Image comparison data:
○ ○ ○ ○ ○ ○ ○
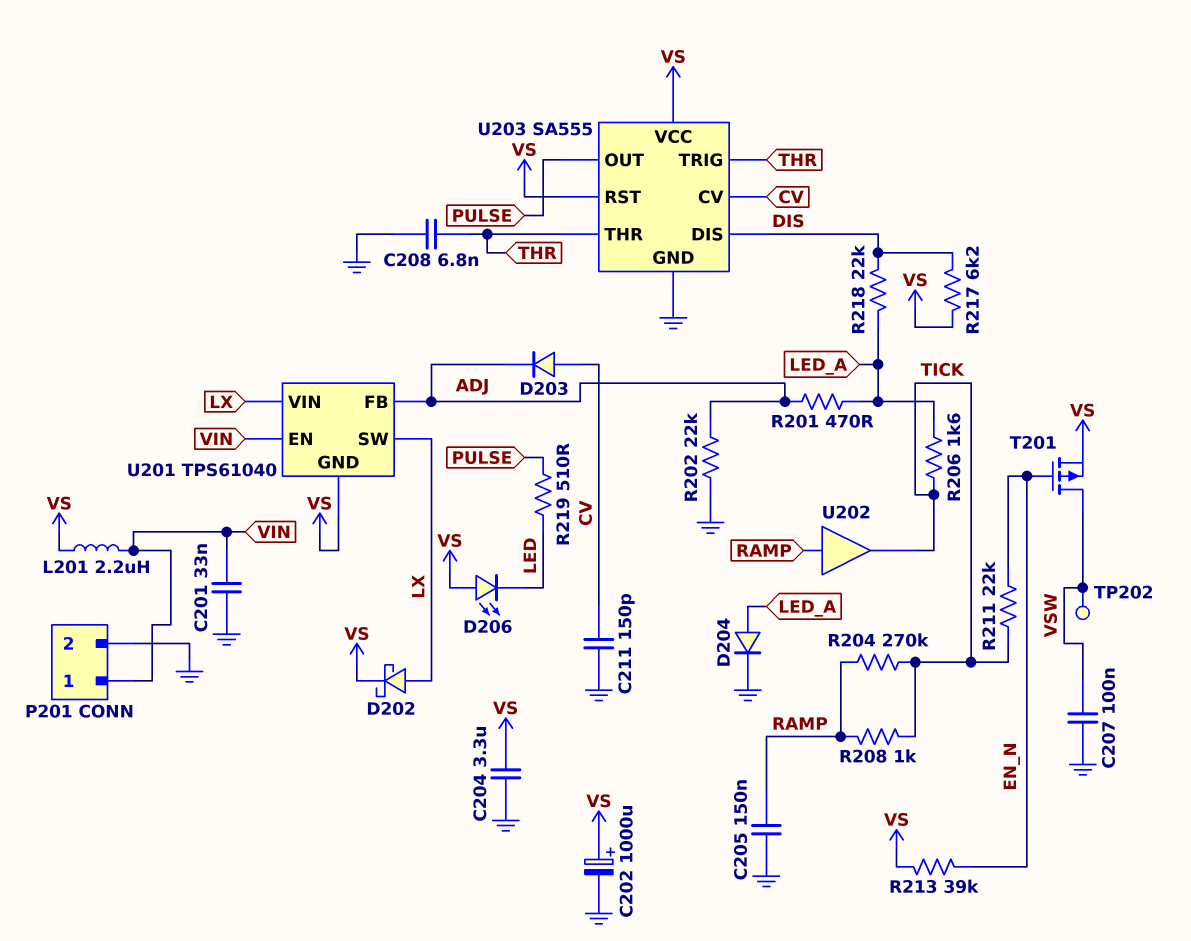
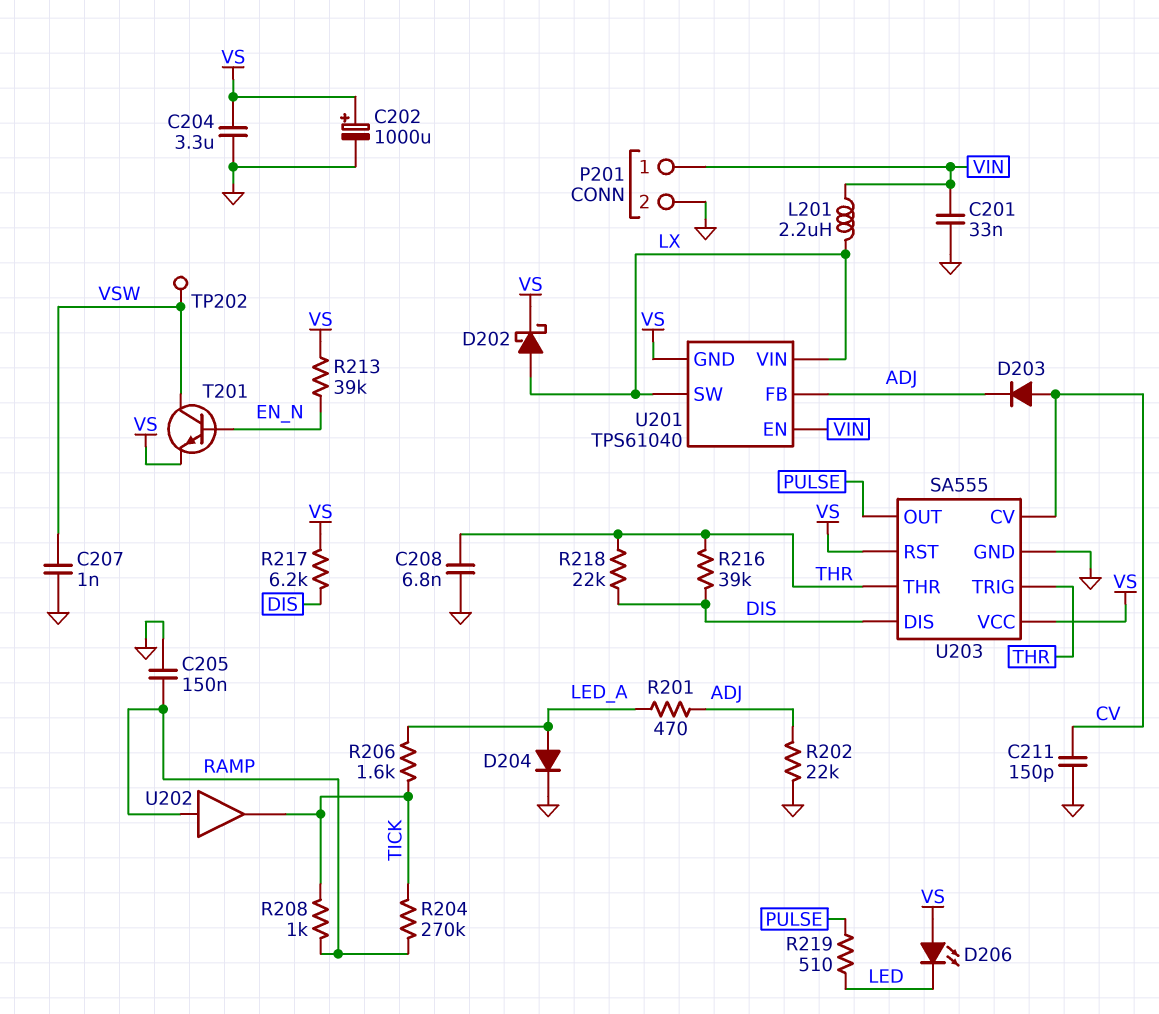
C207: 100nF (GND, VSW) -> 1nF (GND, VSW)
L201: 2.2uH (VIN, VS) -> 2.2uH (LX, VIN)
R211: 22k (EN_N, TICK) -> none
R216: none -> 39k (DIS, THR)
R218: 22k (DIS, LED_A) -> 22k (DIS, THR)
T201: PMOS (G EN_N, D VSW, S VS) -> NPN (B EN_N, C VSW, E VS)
○ ○ ○ ○ ○ ○ ○
What to produce:
Repeat all of the data above word for word, minus the pictures.

Output for this task:
C207: 100nF (GND, VSW) -> 1nF (GND, VSW)
L201: 2.2uH (VIN, VS) -> 2.2uH (LX, VIN)
R211: 22k (EN_N, TICK) -> none
R216: none -> 39k (DIS, THR)
R218: 22k (DIS, LED_A) -> 22k (DIS, THR)
T201: PMOS (G EN_N, D VSW, S VS) -> NPN (B EN_N, C VSW, E VS)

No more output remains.